(HOW TO COMPLETE THIS TASK): Below are entries. Reproduce exactly the lines between the line holding "(535, 165) = (792, 396): black" and the line holding "(628, 522) = (325, 361): yellow", inclusive, and only those.

(EXERCISE DATA):
:::::
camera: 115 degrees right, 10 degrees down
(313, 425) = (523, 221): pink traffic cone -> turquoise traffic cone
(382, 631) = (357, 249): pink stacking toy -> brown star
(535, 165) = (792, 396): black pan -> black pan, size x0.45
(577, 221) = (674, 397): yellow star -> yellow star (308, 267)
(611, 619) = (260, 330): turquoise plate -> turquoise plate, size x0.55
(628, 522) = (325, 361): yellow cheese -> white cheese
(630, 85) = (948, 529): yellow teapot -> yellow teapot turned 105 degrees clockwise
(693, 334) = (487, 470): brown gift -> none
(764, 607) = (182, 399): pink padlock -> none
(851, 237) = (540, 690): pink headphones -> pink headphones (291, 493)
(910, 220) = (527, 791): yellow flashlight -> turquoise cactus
:::::
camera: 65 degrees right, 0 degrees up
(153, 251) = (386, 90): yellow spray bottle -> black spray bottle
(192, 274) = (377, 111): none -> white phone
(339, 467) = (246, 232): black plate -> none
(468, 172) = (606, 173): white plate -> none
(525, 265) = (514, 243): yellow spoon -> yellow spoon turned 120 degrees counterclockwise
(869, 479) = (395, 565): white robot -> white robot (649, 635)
:::::
(WRITTEN ANSWER):
(535, 165) = (792, 396): black pan -> black pan, size x0.45
(577, 221) = (674, 397): yellow star -> yellow star (308, 267)
(611, 619) = (260, 330): turquoise plate -> turquoise plate, size x0.55
(628, 522) = (325, 361): yellow cheese -> white cheese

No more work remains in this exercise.